- _What to produce_: Please copy, with no word changed, only the run of lines that opens with the line containing "none -> black brick D7 level 4" and closes with the last line below.

- _Given data_:
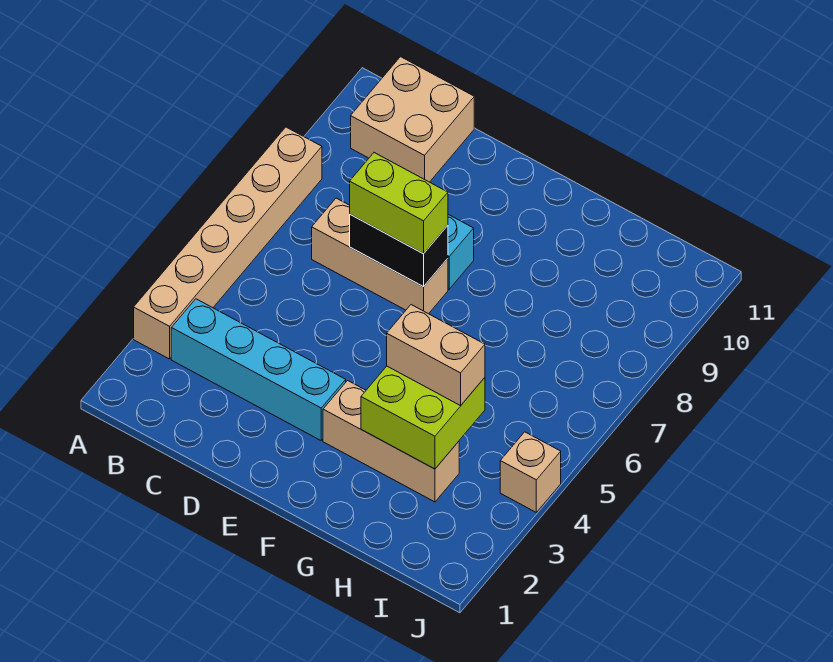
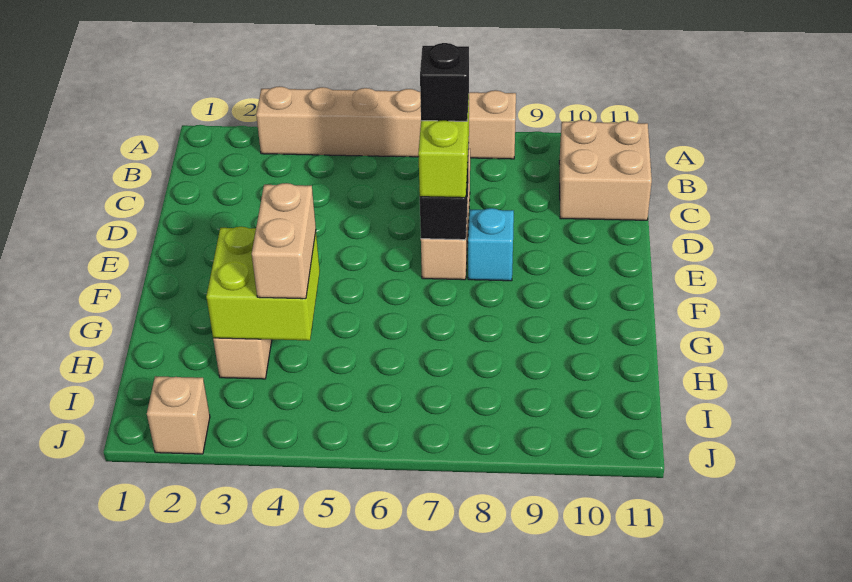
cyan brick B3:E3 level 1 -> none
none -> black brick D7 level 4
tan brick J4 level 1 -> tan brick J2 level 1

- _The completed task_:
none -> black brick D7 level 4
tan brick J4 level 1 -> tan brick J2 level 1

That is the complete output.